The output must start at the line containing "GPS1 pin RX: D10 -> D5" in the records below and stop at the last line, matching each line exactly and leaving out every picture.

<<<<

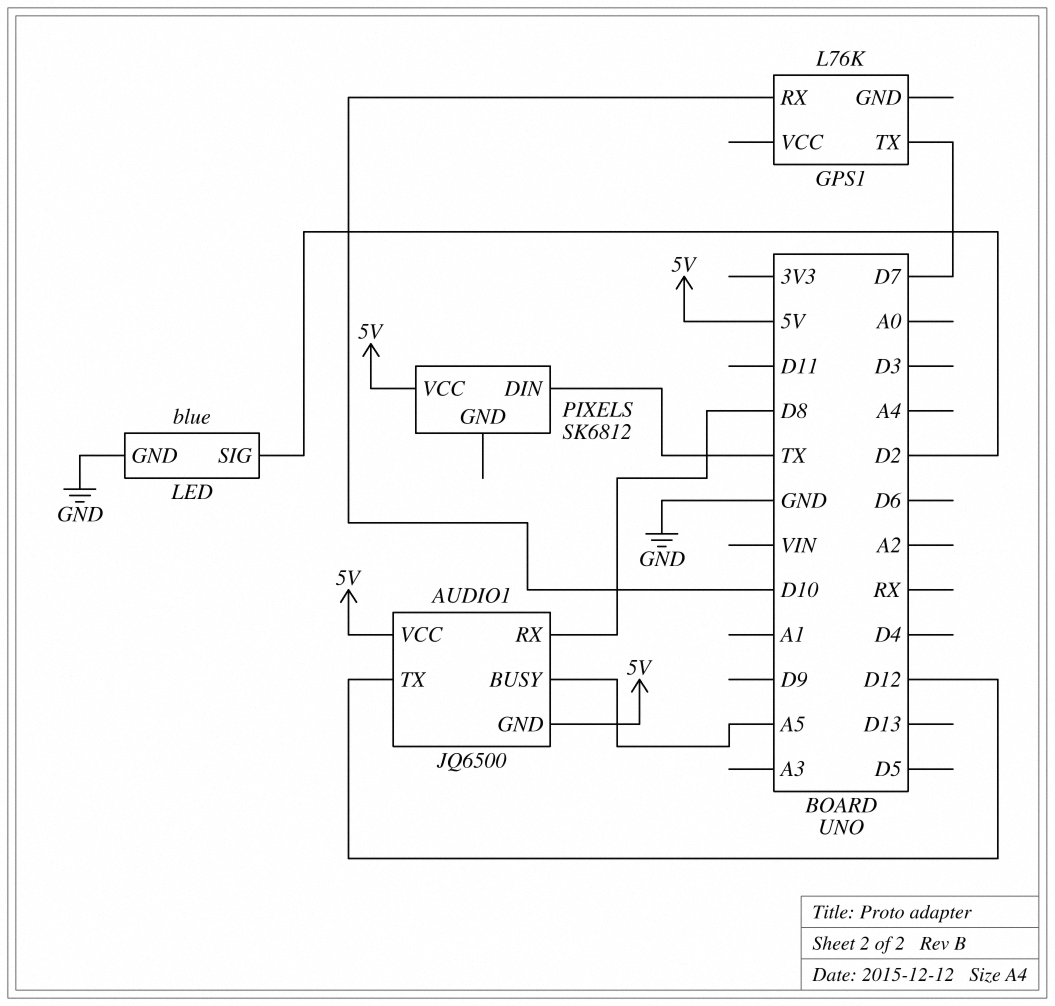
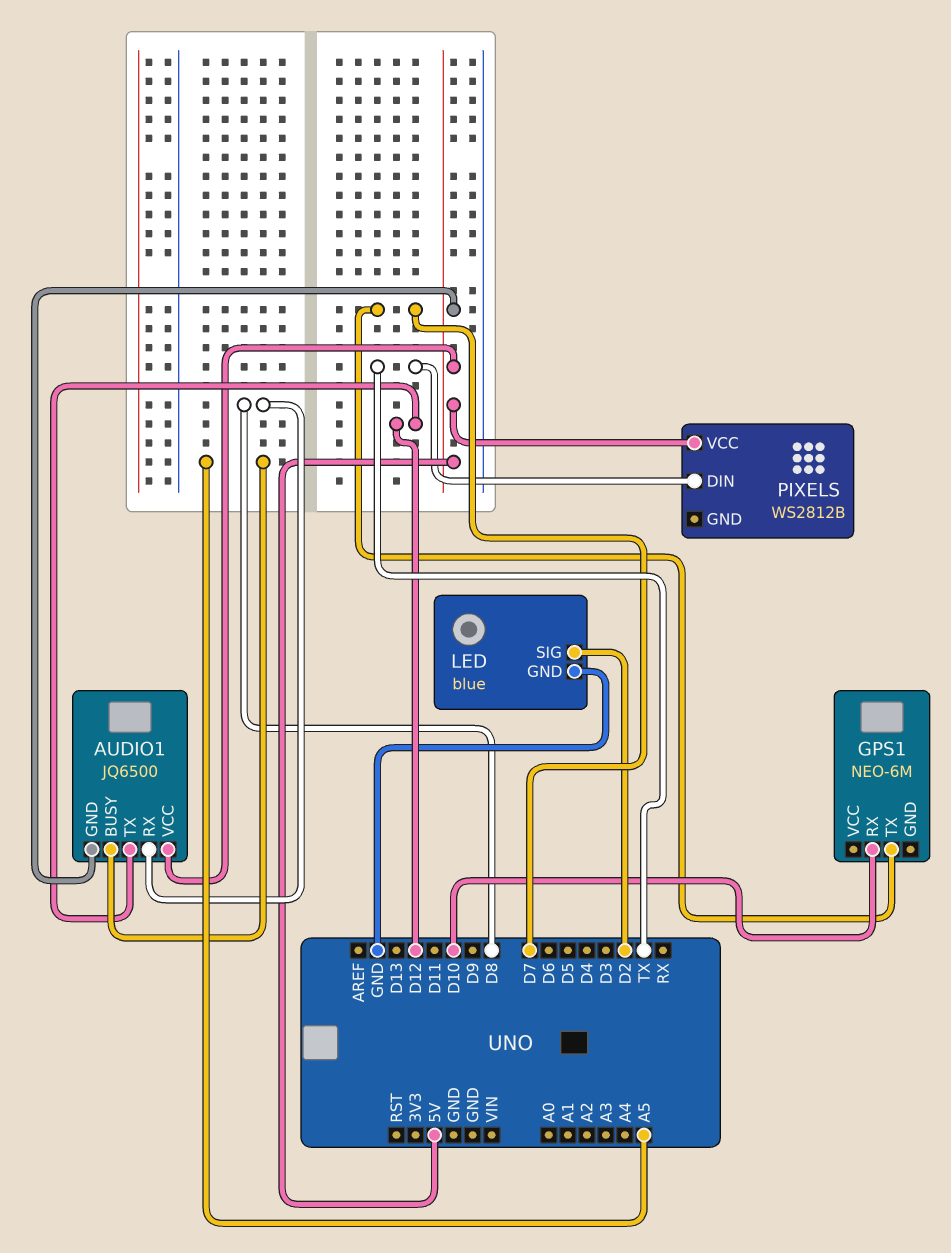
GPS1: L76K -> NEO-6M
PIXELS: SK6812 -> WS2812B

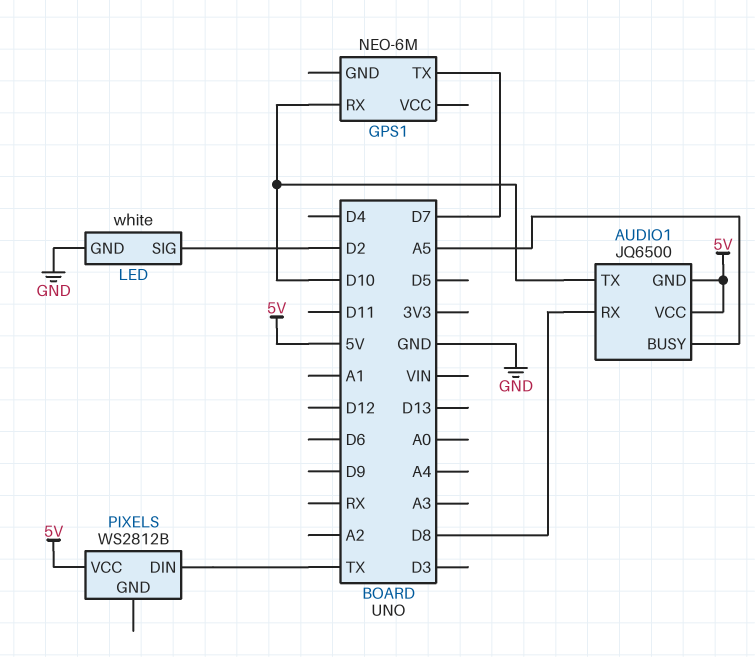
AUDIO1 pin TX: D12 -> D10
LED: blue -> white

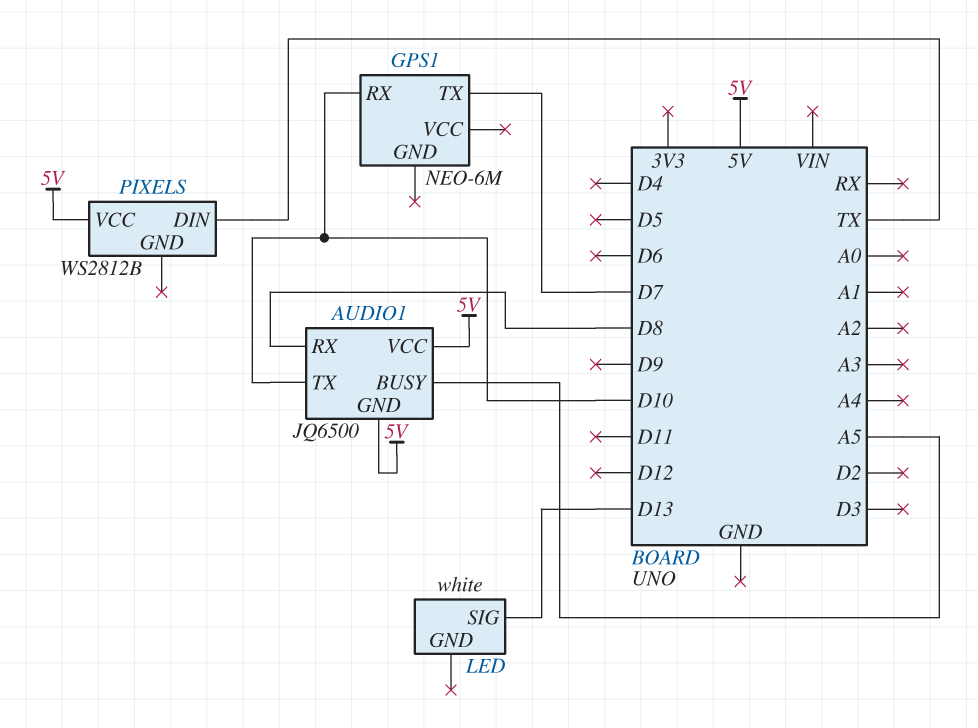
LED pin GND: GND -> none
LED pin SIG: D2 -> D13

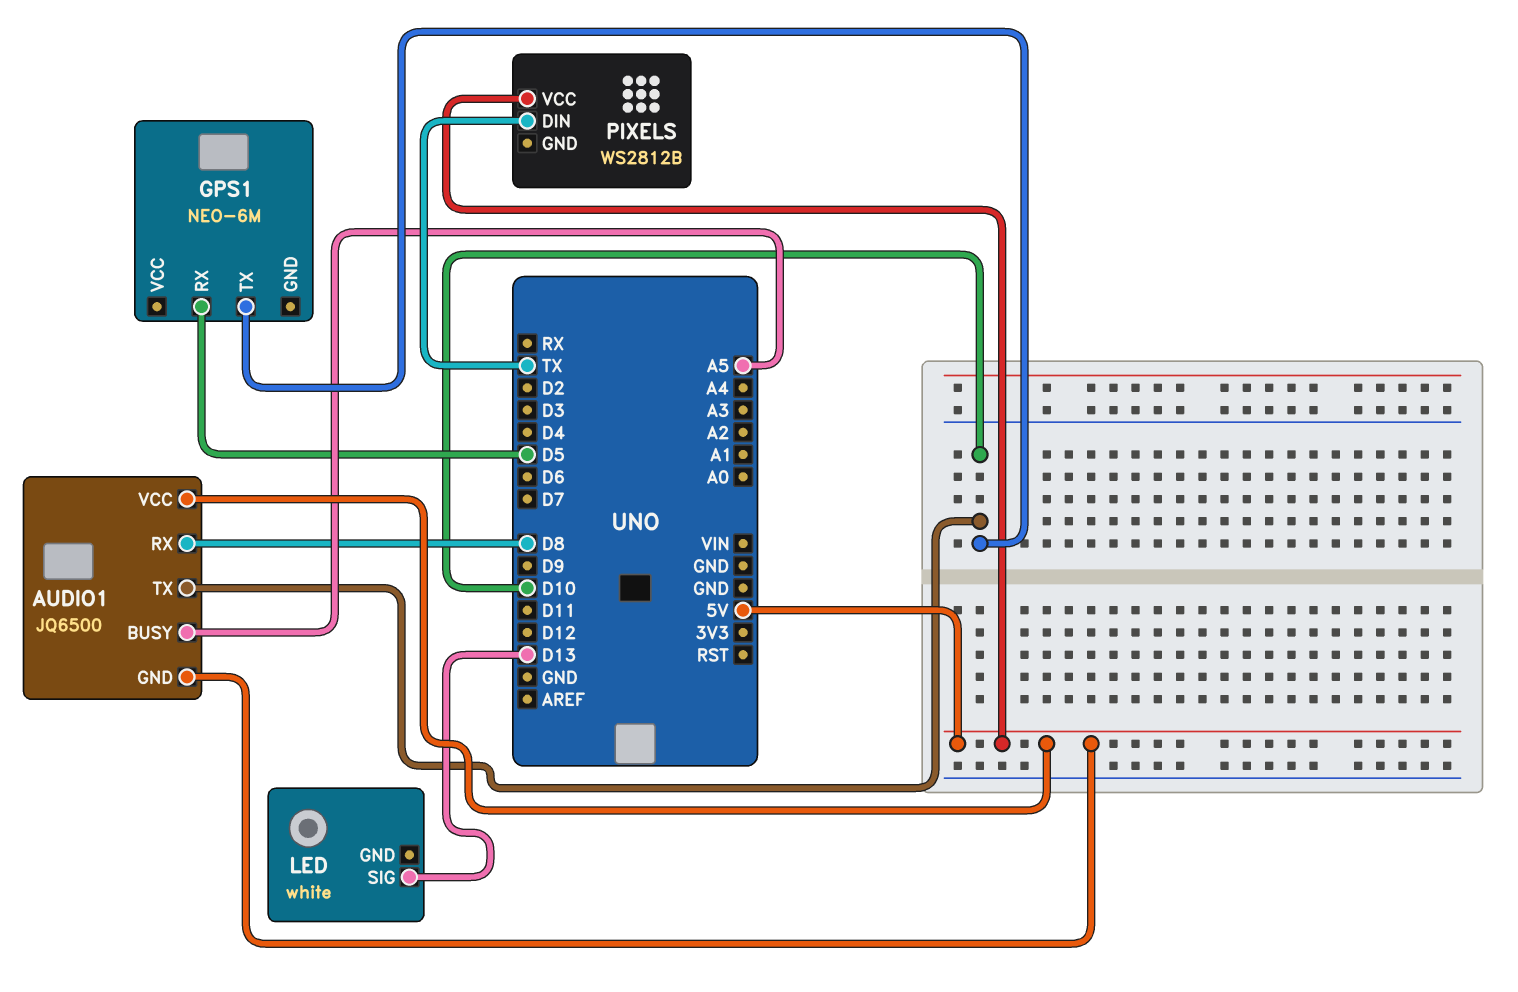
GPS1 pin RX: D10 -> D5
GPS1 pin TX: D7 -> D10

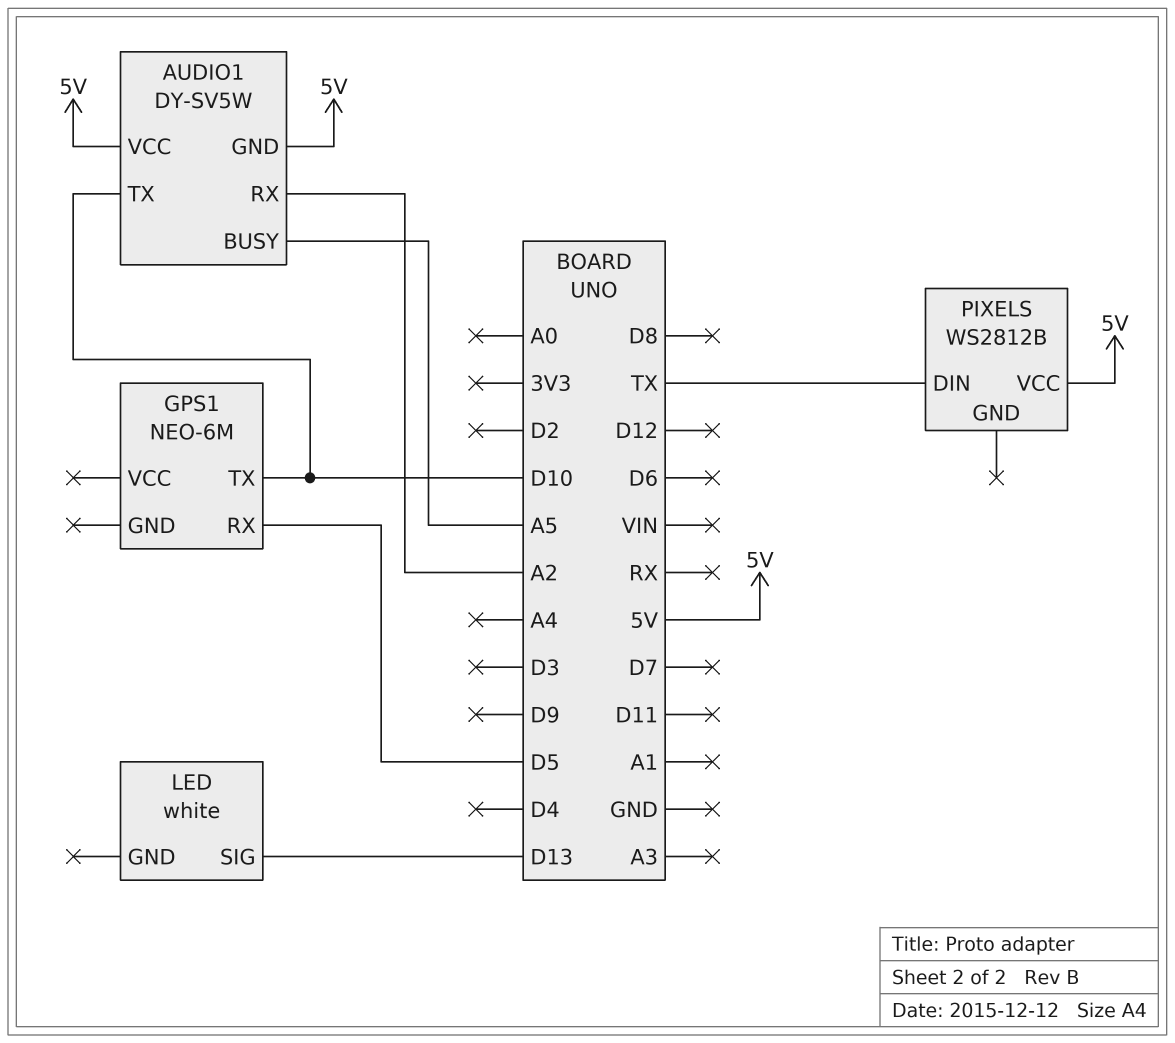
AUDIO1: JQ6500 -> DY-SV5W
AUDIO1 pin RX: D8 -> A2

>>>>

▶ _Result below_:
GPS1 pin RX: D10 -> D5
GPS1 pin TX: D7 -> D10

AUDIO1: JQ6500 -> DY-SV5W
AUDIO1 pin RX: D8 -> A2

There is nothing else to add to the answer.